■ **Prompt**: Every line of the records below from the line with "DRIVER2 pin VCC: none -> 5V" up to and including the line with "LIGHT3 pin VCC: 3V3 -> none" must be reproduced exactly, and no line outside that range.

Modification records
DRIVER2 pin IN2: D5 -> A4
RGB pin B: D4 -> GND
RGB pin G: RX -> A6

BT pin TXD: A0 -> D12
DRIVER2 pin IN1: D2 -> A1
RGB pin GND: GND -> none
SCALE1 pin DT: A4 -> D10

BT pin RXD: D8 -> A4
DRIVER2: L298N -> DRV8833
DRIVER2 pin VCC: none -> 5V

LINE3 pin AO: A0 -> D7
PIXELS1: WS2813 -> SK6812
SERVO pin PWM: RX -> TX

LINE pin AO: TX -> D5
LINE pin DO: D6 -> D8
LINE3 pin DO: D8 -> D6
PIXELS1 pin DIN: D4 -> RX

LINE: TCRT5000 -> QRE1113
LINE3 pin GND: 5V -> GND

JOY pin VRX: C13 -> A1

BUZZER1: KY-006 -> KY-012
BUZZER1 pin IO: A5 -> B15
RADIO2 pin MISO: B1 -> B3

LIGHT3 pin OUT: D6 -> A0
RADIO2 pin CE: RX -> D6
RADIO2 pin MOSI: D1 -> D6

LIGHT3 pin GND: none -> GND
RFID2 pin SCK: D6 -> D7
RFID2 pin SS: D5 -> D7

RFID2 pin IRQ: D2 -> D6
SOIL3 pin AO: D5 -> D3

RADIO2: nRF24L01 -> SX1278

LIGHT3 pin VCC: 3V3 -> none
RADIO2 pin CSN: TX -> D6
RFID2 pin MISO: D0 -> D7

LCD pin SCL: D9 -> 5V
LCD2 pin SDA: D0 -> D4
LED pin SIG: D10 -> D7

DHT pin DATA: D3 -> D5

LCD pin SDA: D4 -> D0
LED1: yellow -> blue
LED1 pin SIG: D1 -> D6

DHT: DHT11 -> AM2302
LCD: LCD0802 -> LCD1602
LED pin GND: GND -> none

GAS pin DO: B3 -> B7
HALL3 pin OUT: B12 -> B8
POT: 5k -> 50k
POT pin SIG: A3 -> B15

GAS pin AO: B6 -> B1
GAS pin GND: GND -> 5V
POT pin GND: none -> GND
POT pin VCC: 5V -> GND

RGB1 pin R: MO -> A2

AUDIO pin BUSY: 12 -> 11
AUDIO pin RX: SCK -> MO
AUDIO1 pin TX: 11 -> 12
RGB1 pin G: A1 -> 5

■ **Solution to this problem**:
DRIVER2 pin VCC: none -> 5V

LINE3 pin AO: A0 -> D7
PIXELS1: WS2813 -> SK6812
SERVO pin PWM: RX -> TX

LINE pin AO: TX -> D5
LINE pin DO: D6 -> D8
LINE3 pin DO: D8 -> D6
PIXELS1 pin DIN: D4 -> RX

LINE: TCRT5000 -> QRE1113
LINE3 pin GND: 5V -> GND

JOY pin VRX: C13 -> A1

BUZZER1: KY-006 -> KY-012
BUZZER1 pin IO: A5 -> B15
RADIO2 pin MISO: B1 -> B3

LIGHT3 pin OUT: D6 -> A0
RADIO2 pin CE: RX -> D6
RADIO2 pin MOSI: D1 -> D6

LIGHT3 pin GND: none -> GND
RFID2 pin SCK: D6 -> D7
RFID2 pin SS: D5 -> D7

RFID2 pin IRQ: D2 -> D6
SOIL3 pin AO: D5 -> D3

RADIO2: nRF24L01 -> SX1278

LIGHT3 pin VCC: 3V3 -> none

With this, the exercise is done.